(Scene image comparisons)
[Start of section]

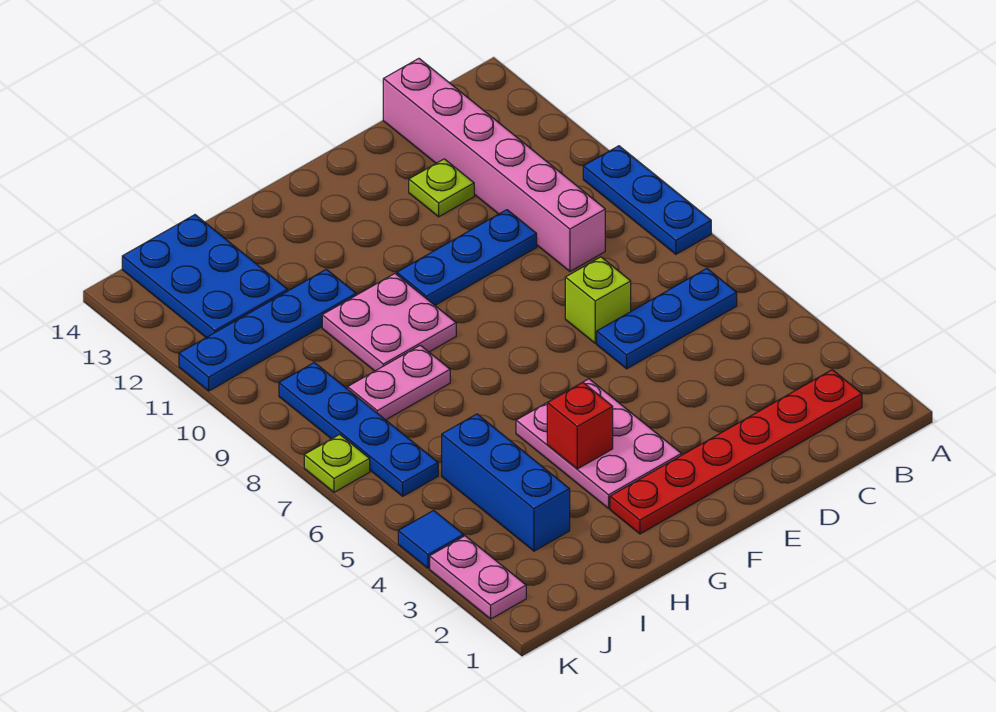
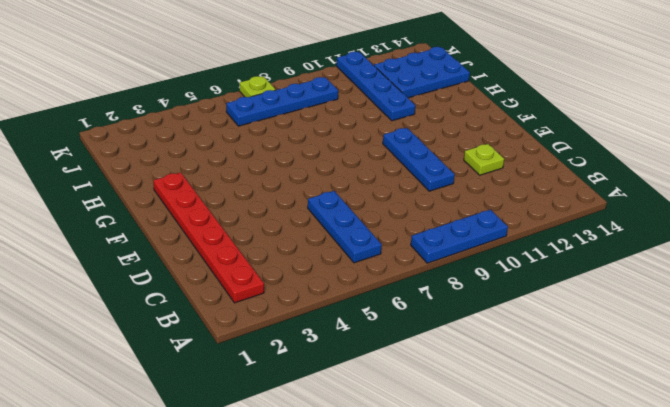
none -> pink brick C9:C14 level 1
none -> lime brick D7 level 1
none -> pink plate F3:G5 level 1

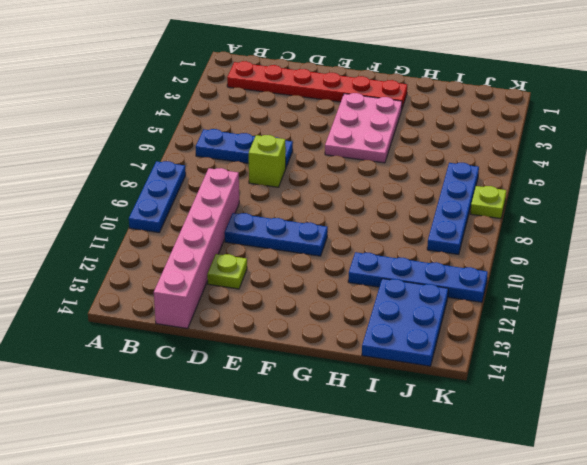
none -> pink plate G9:H10 level 1
none -> pink plate H8:I8 level 1
none -> blue brick I3:I5 level 1

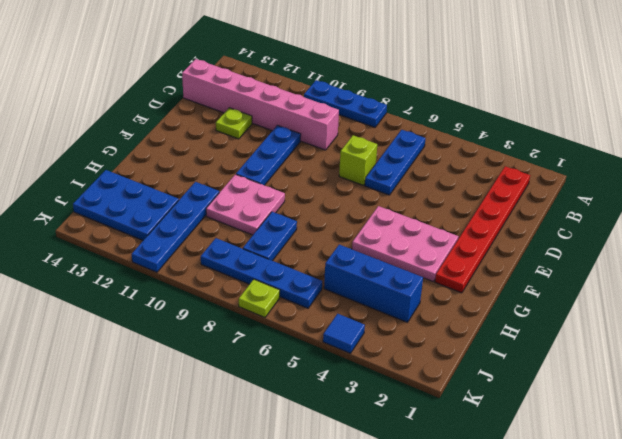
blue plate H8:I8 level 1 -> pink plate H8:I8 level 1
none -> pink plate K2:K3 level 1
none -> red brick G4 level 2

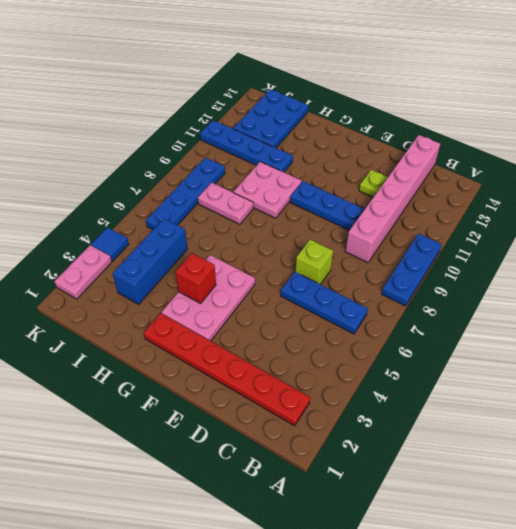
none -> lime plate K7 level 1

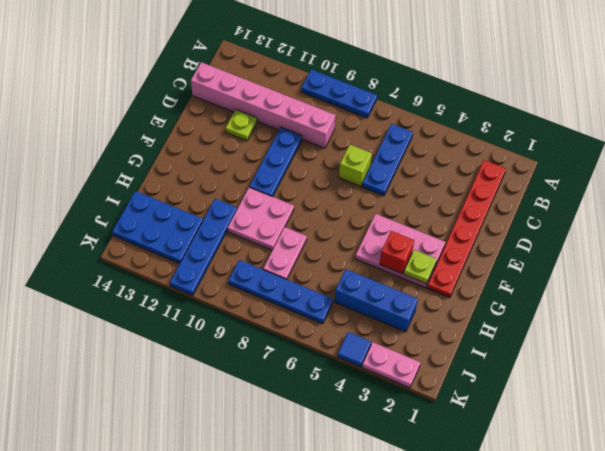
lime plate G3 level 2 -> lime plate K7 level 1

[End of section]

* [BRIEF] Where the string "lime" appears in a line of the entries above, return that line.

* [ANSWER SPACE]
none -> lime brick D7 level 1
none -> lime plate K7 level 1
lime plate G3 level 2 -> lime plate K7 level 1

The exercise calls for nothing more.